"""

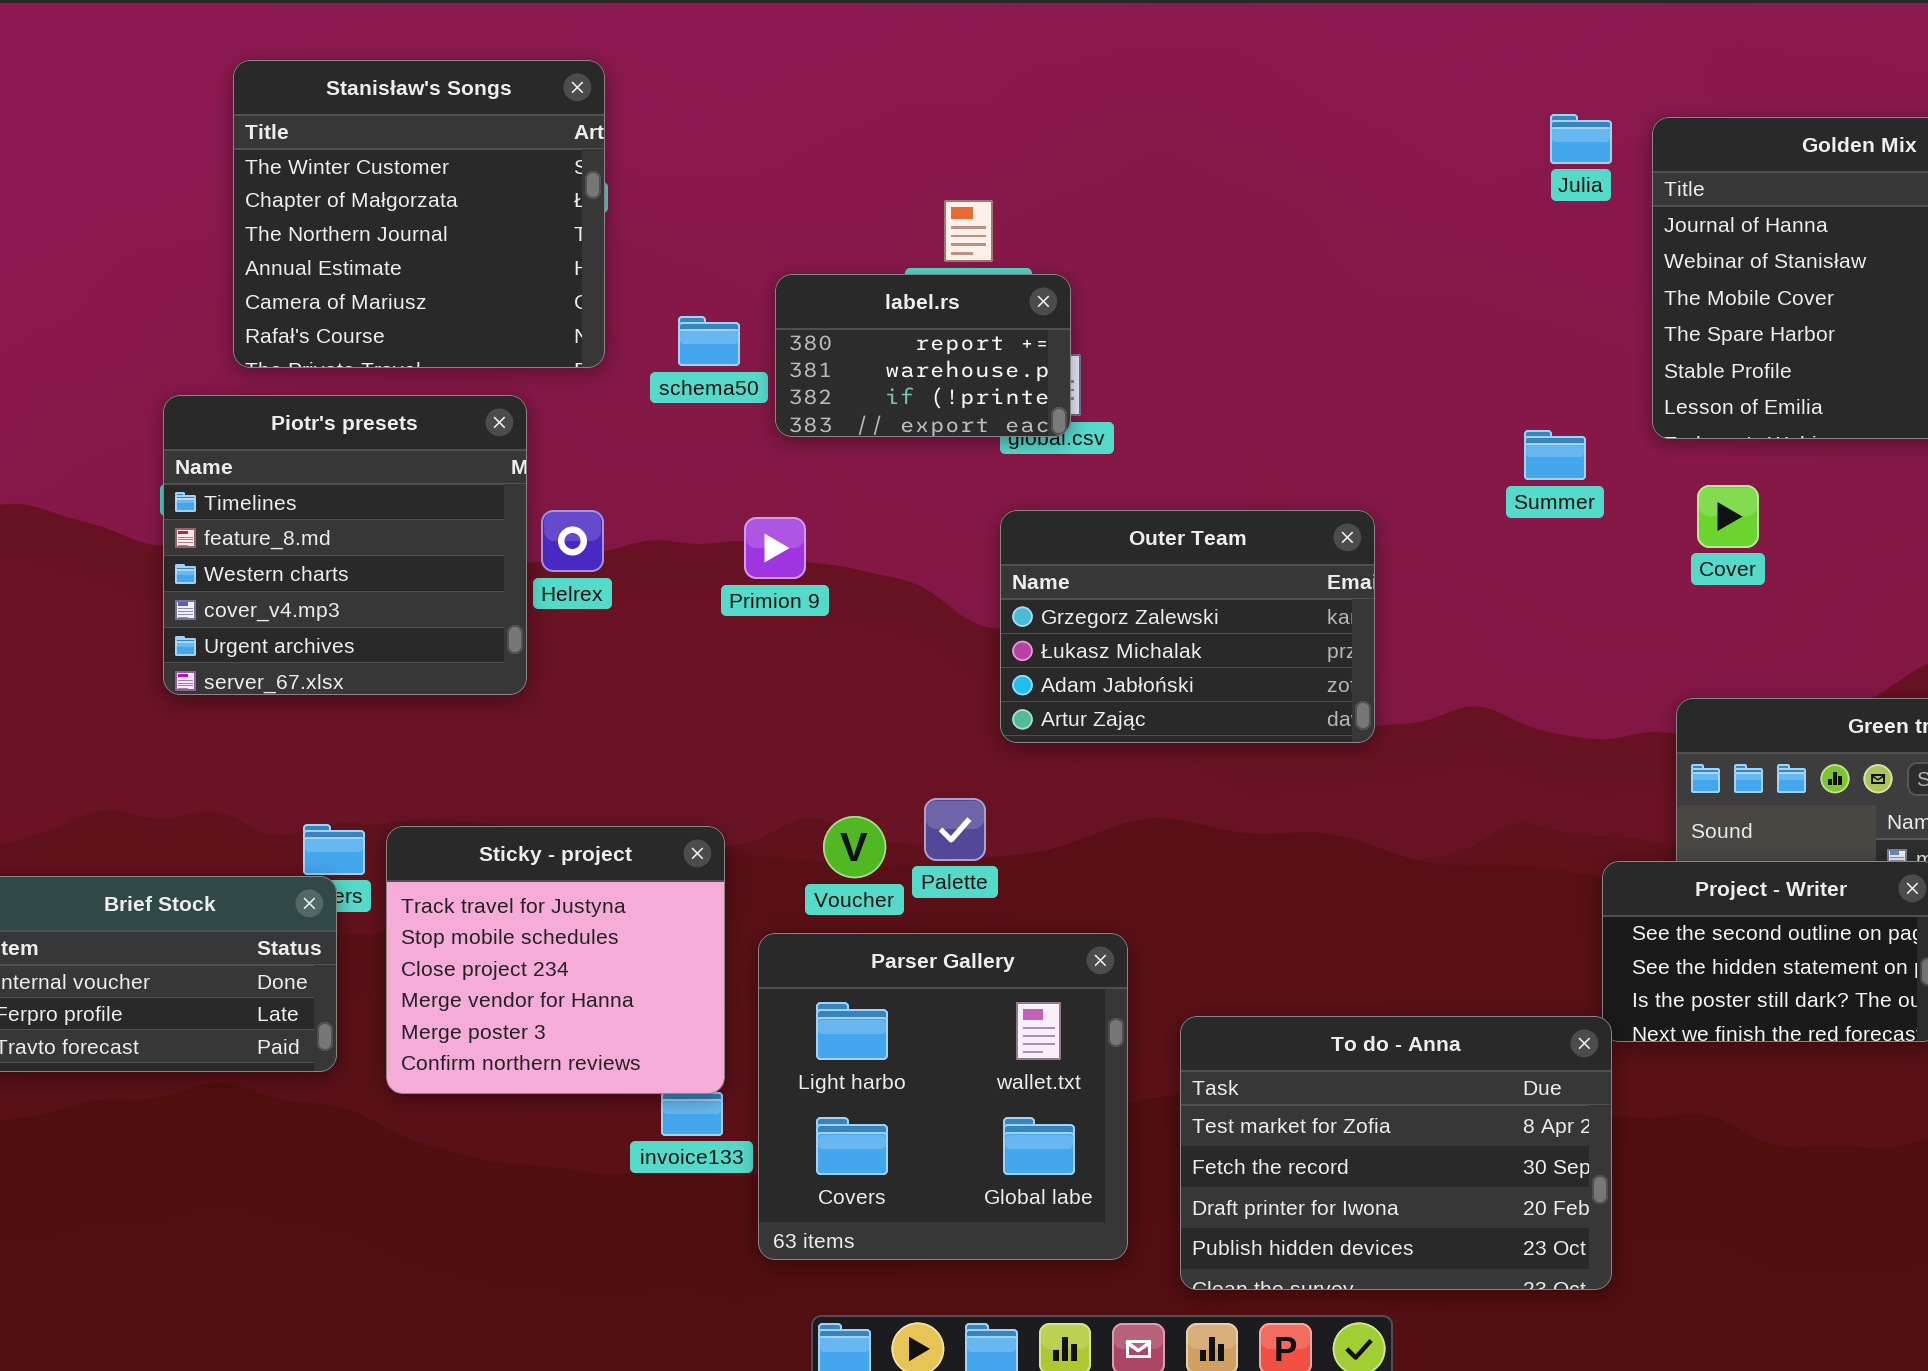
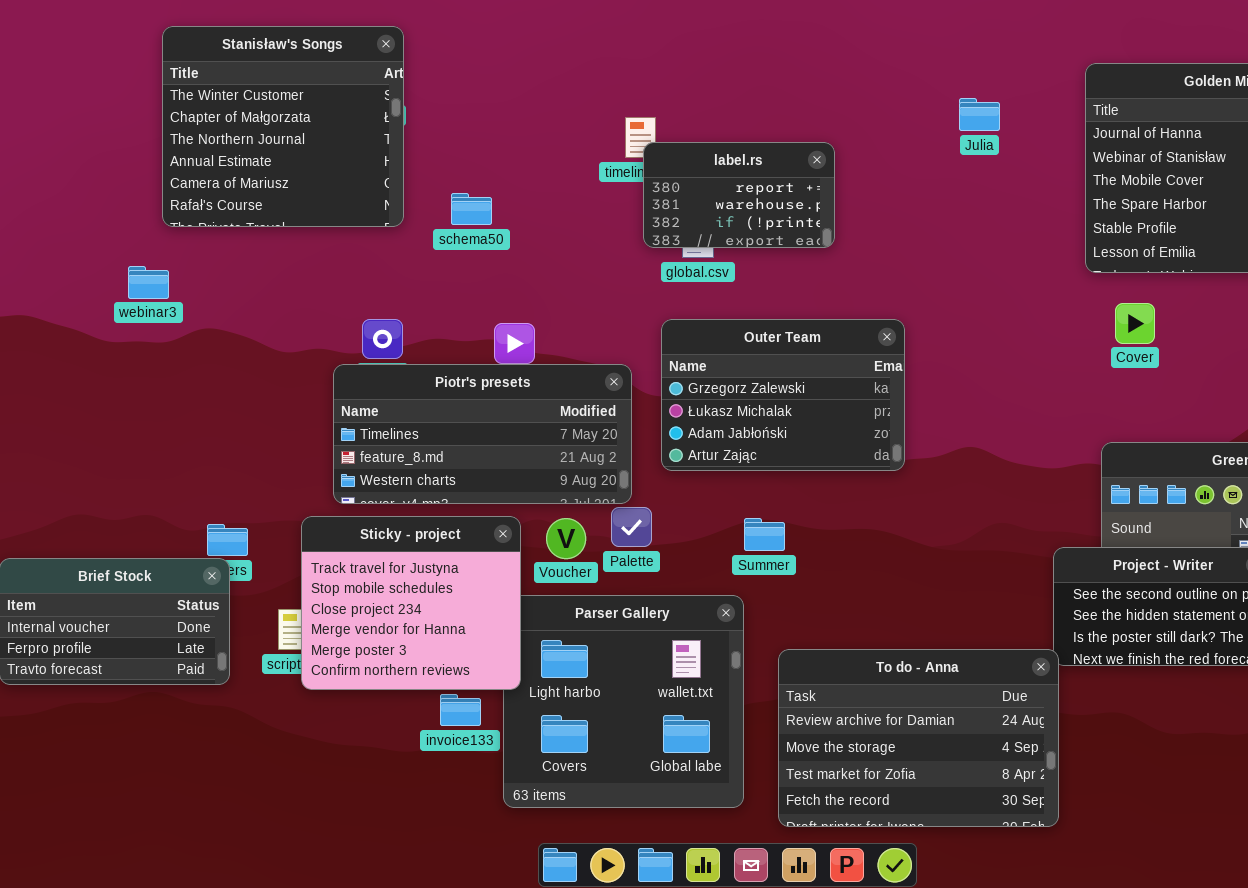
Julia: [1550,114,1612,164] -> [959,98,1000,131], moved
label.rs: [775,274,1071,437] -> [643,142,835,248], moved
Piotr's presets: [163,395,527,695] -> [333,364,632,504], moved, resized
Summer: [1524,430,1586,480] -> [744,518,785,551], moved
Sticky - project: [386,826,725,1094] -> [301,516,521,690], moved
To do - Anna: [1180,1016,1612,1290] -> [778,649,1059,827], scrolled up 2 rows

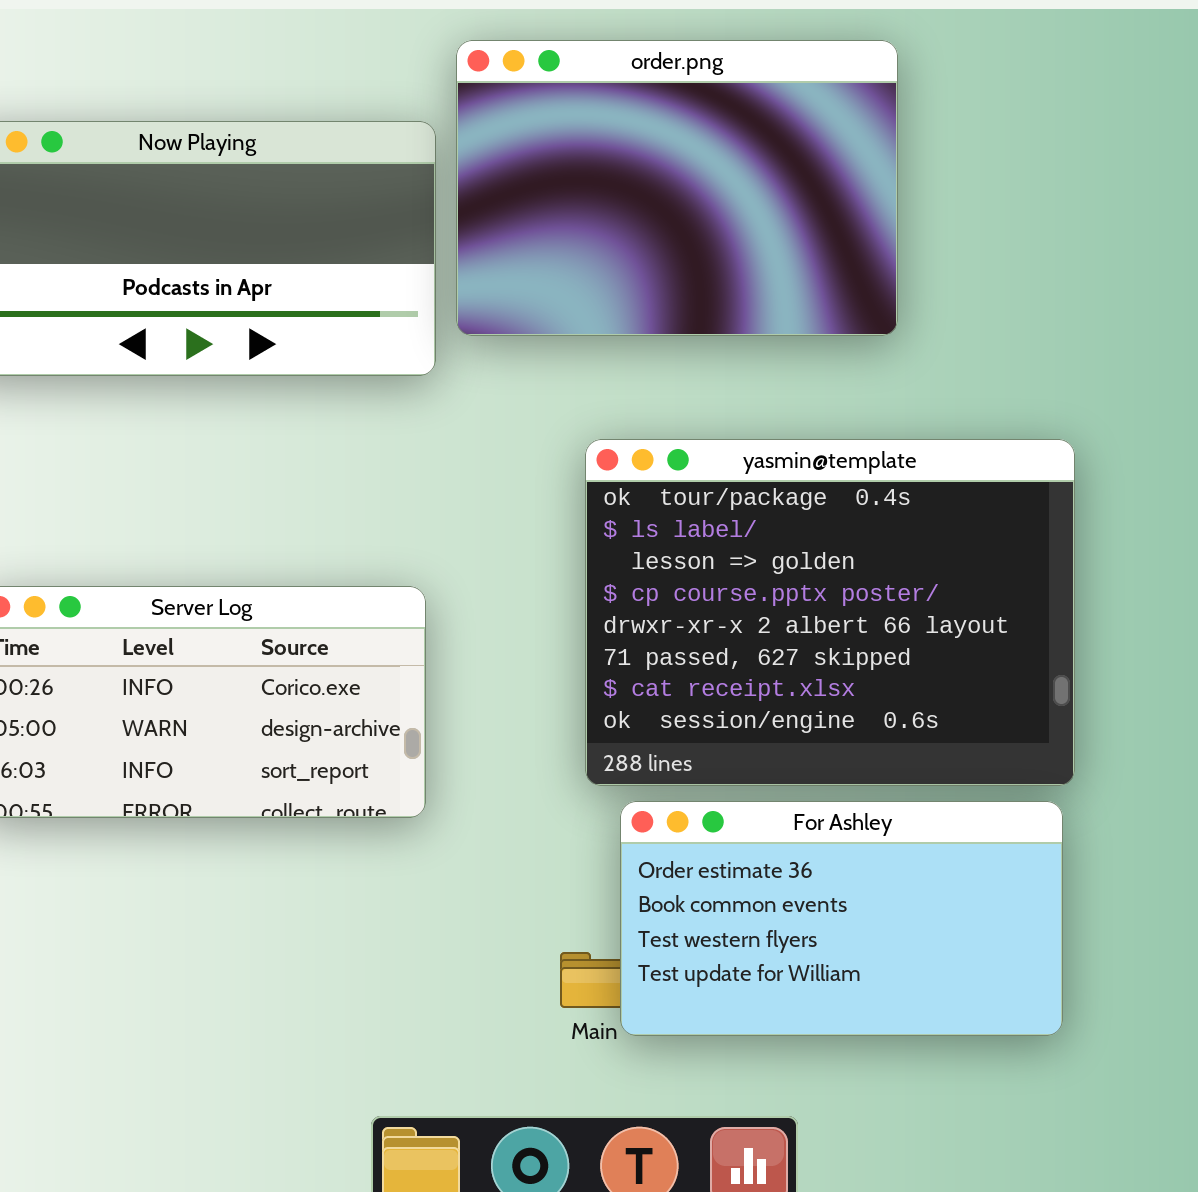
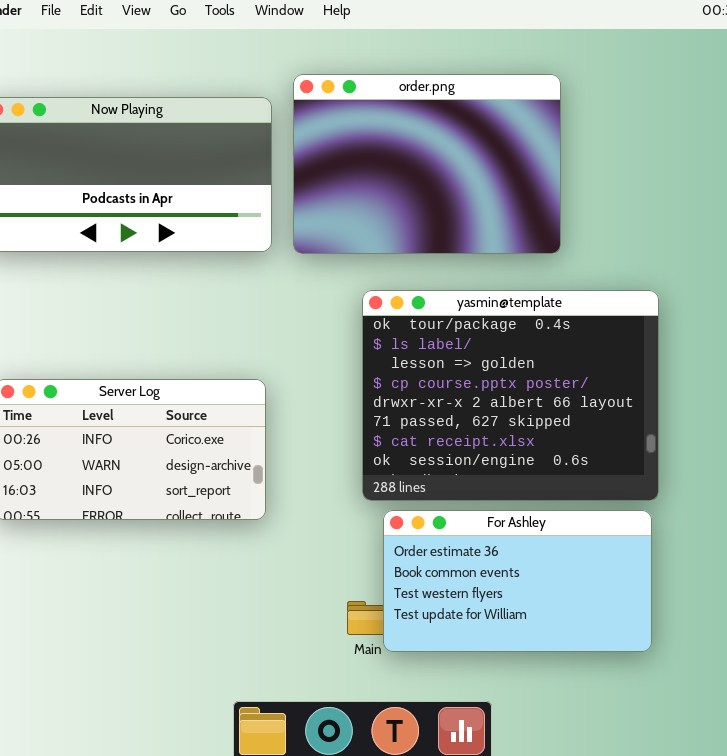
order.png: [456,40,898,336] -> [293,74,561,254], moved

"""

Task to carry out: This exercise calls for the complete listing, returned exactly and without images.

Answer space:
Julia: [1550,114,1612,164] -> [959,98,1000,131], moved
label.rs: [775,274,1071,437] -> [643,142,835,248], moved
Piotr's presets: [163,395,527,695] -> [333,364,632,504], moved, resized
Summer: [1524,430,1586,480] -> [744,518,785,551], moved
Sticky - project: [386,826,725,1094] -> [301,516,521,690], moved
To do - Anna: [1180,1016,1612,1290] -> [778,649,1059,827], scrolled up 2 rows

order.png: [456,40,898,336] -> [293,74,561,254], moved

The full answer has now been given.